* Dataset entries
-- -- --

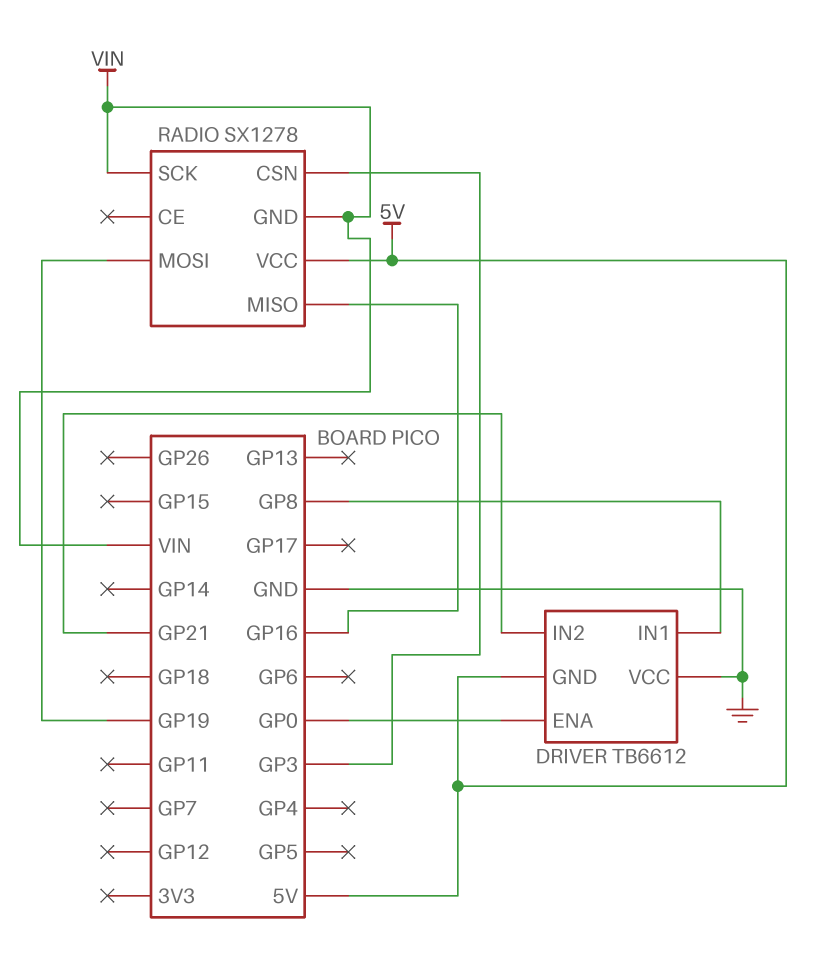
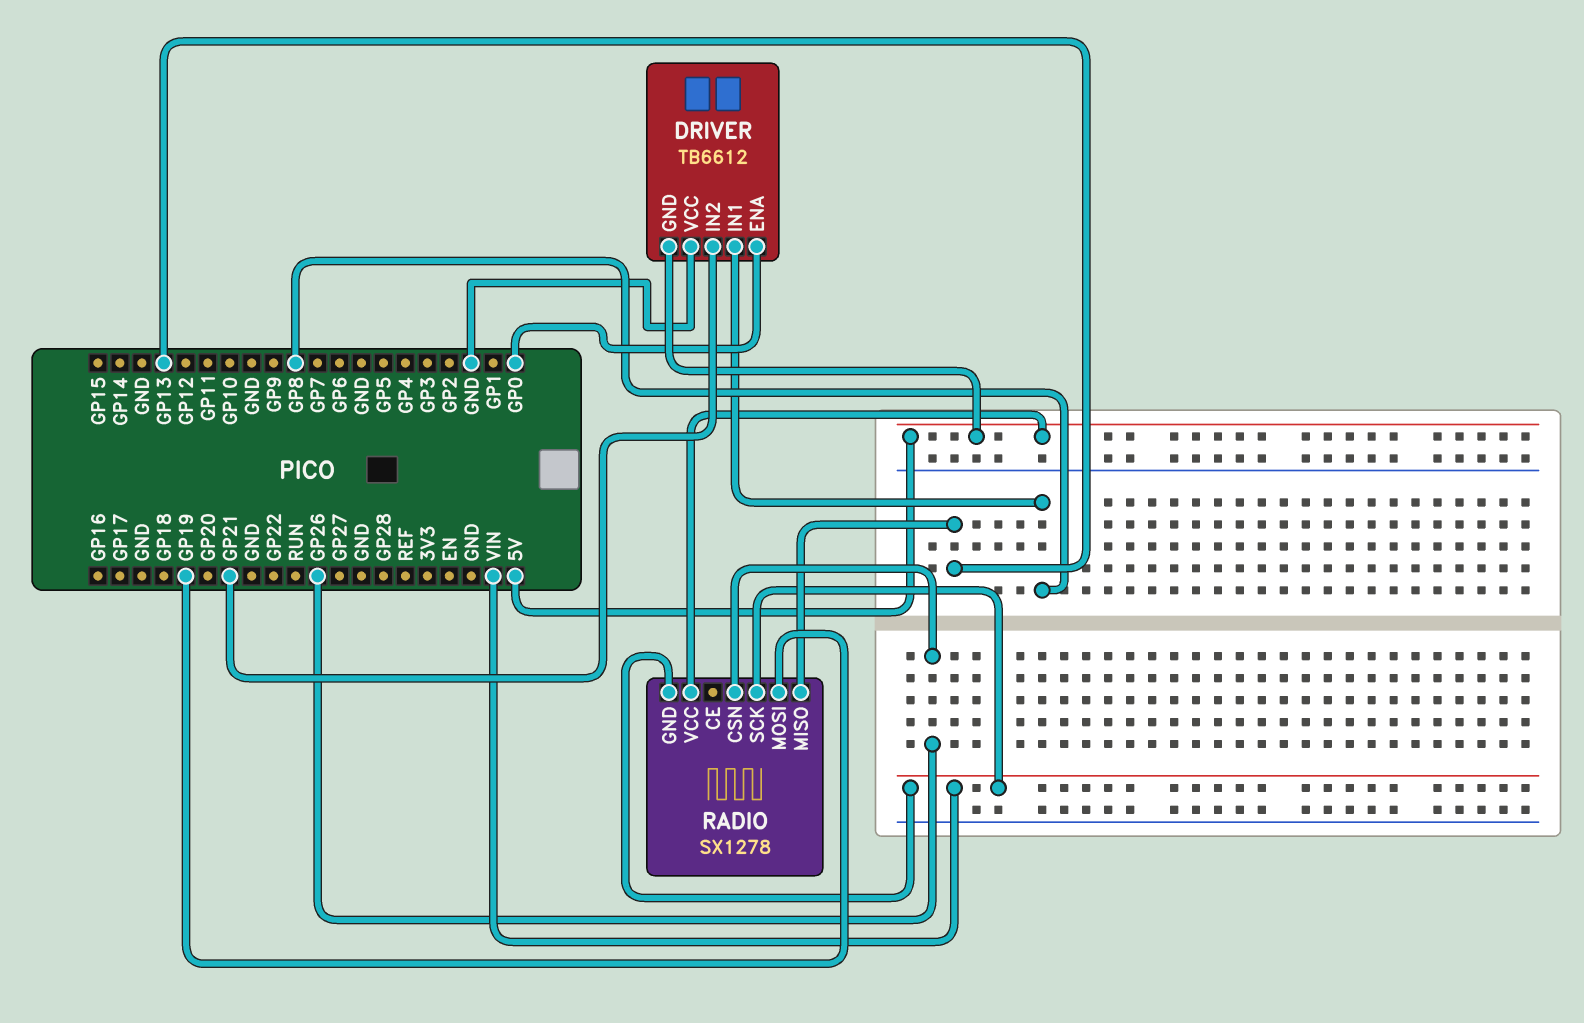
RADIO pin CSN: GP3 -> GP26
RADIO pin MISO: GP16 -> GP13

-- -- --

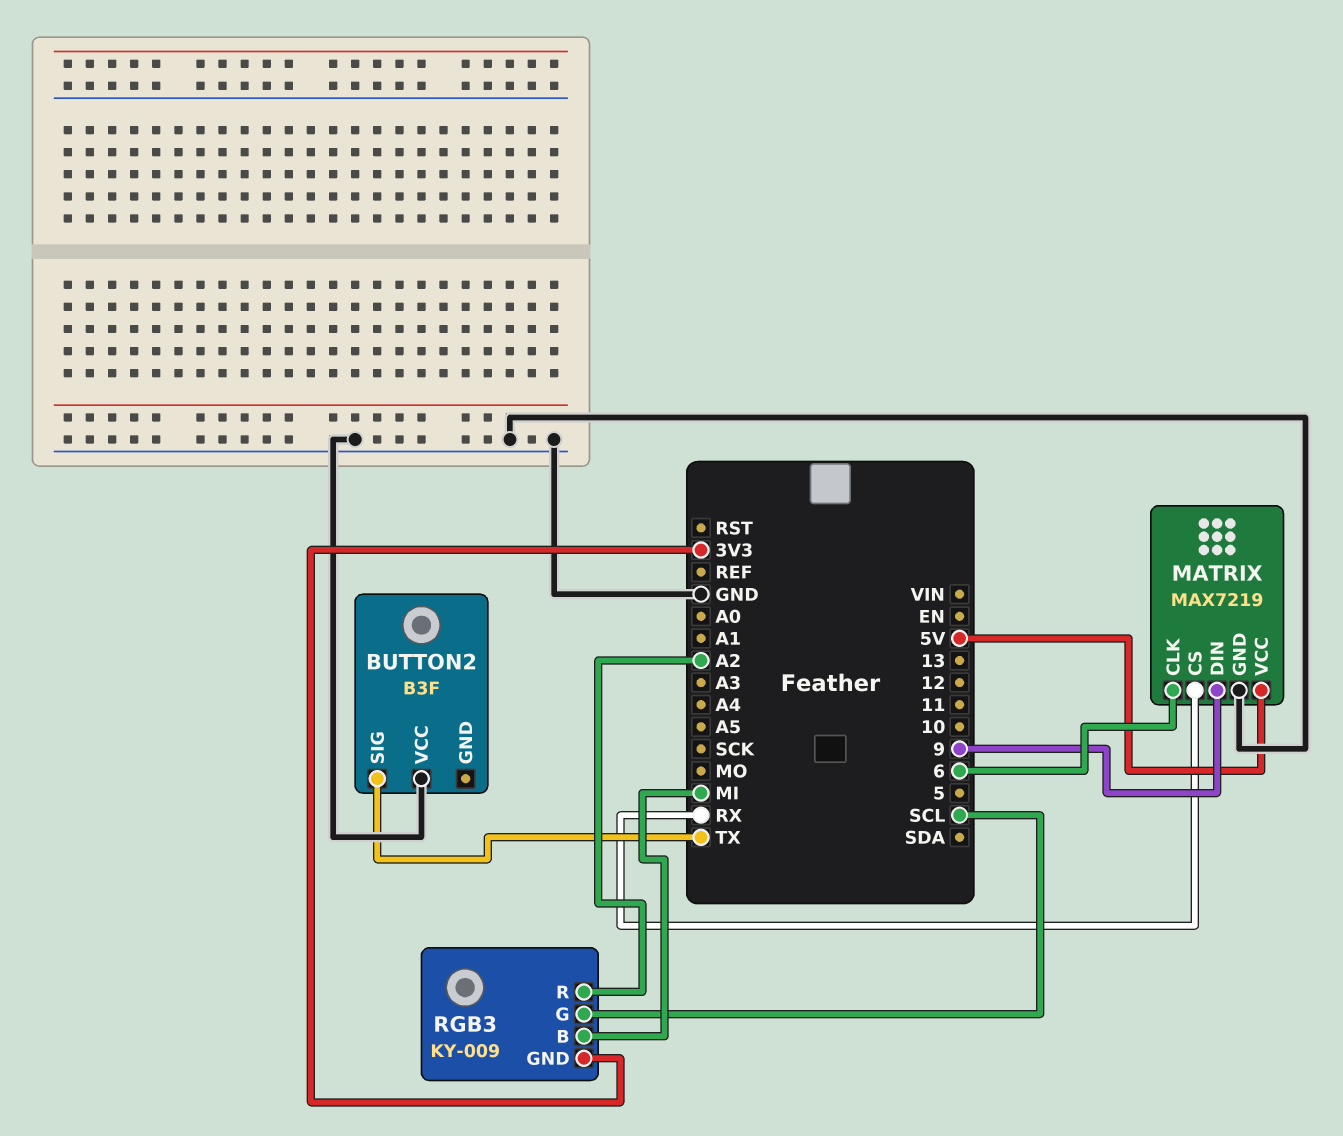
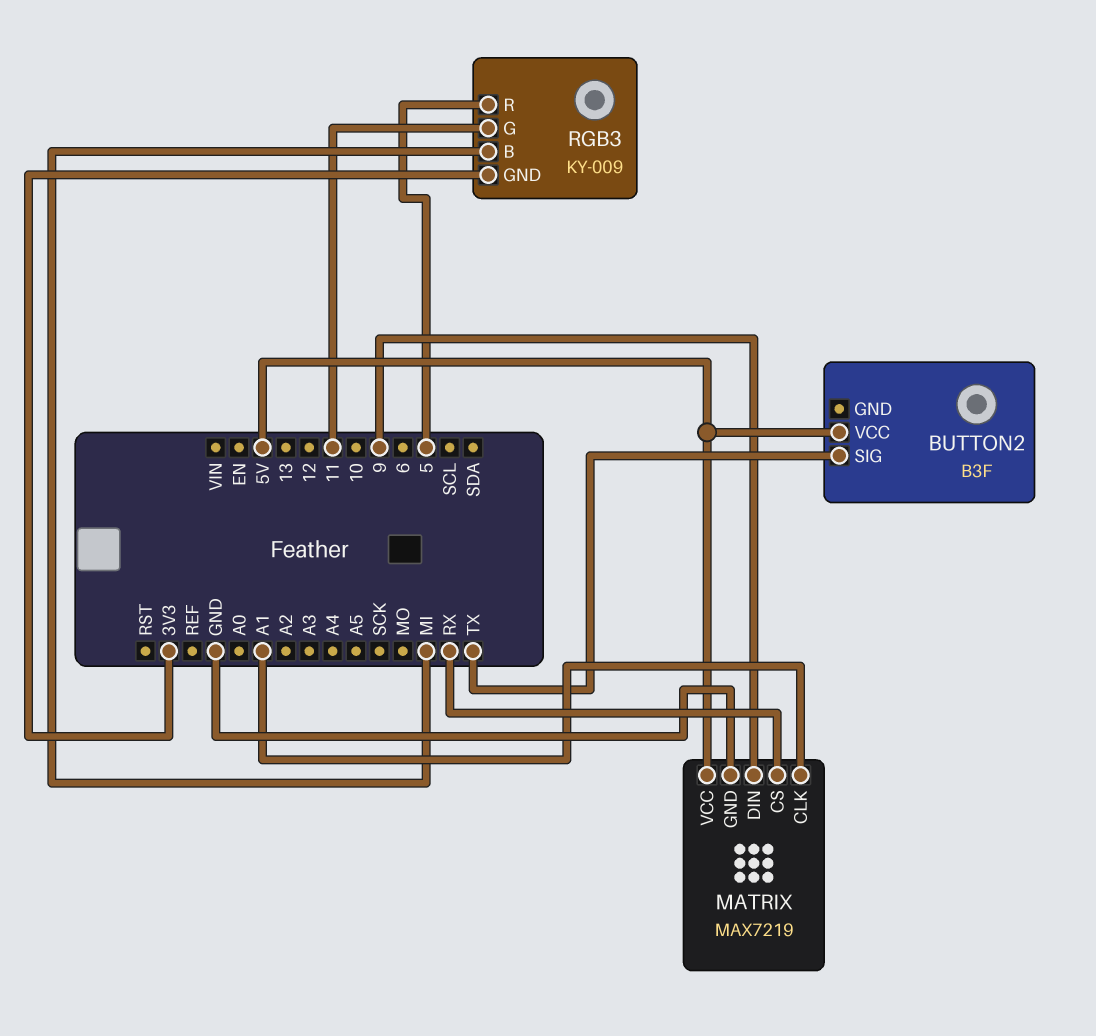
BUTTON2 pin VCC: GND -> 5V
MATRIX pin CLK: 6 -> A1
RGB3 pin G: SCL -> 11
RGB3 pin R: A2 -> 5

-- -- --

Among the lines of the data, which ones contain the word "RADIO"? Show them.

* Result of the exercise
RADIO pin CSN: GP3 -> GP26
RADIO pin MISO: GP16 -> GP13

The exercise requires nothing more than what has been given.